* **What to work on**
Find the number of lines containing the string "black" in the data. Answer with the number by itself.

[Opening Extracted entries section]

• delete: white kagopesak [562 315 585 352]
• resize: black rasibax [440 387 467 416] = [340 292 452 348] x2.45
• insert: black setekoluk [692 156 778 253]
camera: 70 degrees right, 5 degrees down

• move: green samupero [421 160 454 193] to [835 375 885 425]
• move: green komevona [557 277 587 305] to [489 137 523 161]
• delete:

[Closing Extracted entries section]
[Opening Extracted entries section]

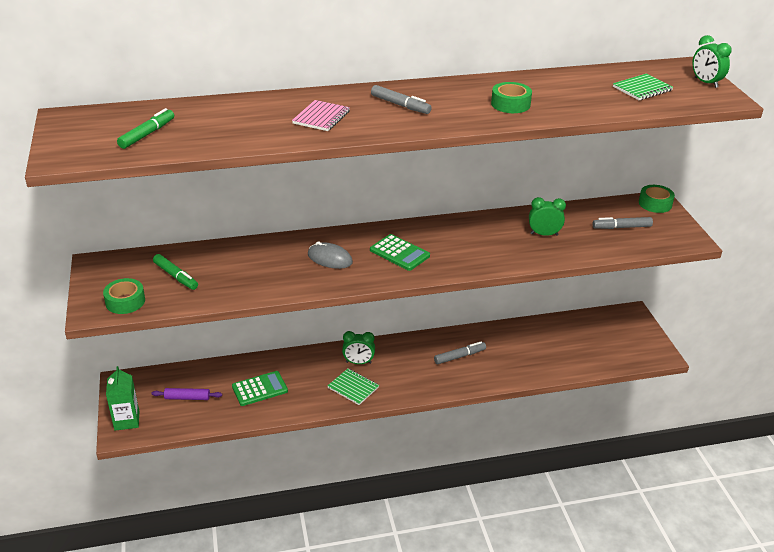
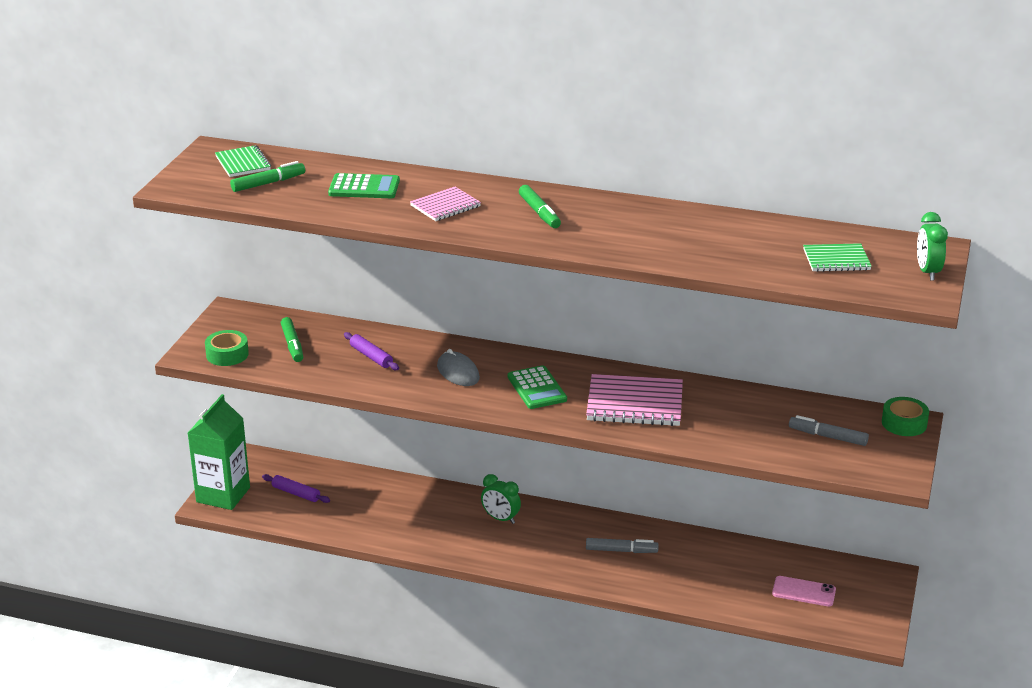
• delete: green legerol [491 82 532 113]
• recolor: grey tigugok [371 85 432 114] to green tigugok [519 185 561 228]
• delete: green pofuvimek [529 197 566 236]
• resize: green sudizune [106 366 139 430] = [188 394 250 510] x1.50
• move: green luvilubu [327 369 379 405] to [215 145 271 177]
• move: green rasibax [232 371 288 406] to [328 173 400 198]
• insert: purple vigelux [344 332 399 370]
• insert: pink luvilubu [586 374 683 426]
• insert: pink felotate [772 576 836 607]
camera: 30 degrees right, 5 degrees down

[Closing Extracted entries section]
[Opening Extracted entries section]

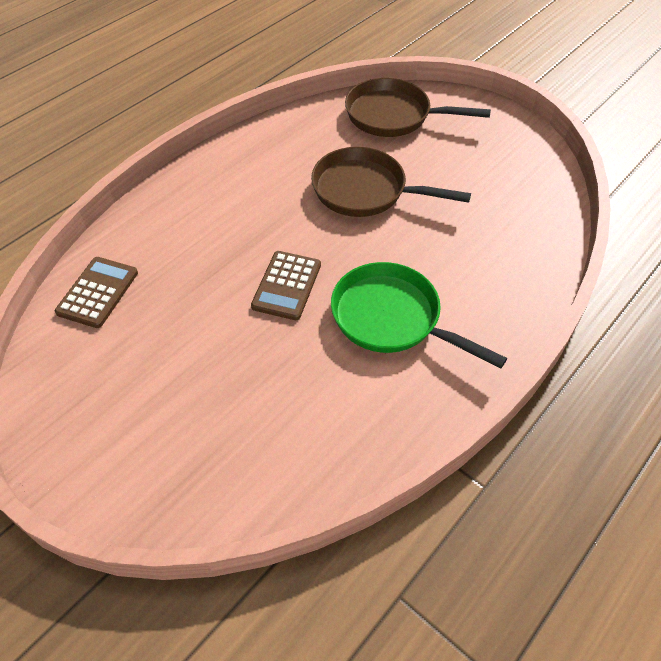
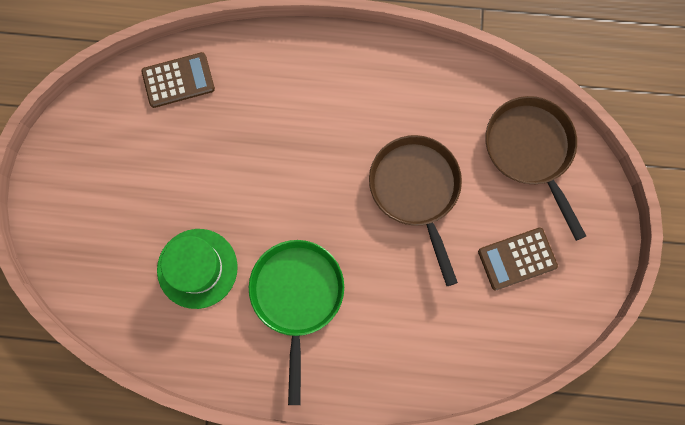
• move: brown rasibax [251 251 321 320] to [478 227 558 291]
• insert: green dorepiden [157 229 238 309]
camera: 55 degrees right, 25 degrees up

[Closing Extracted entries section]

* **Task answer**
2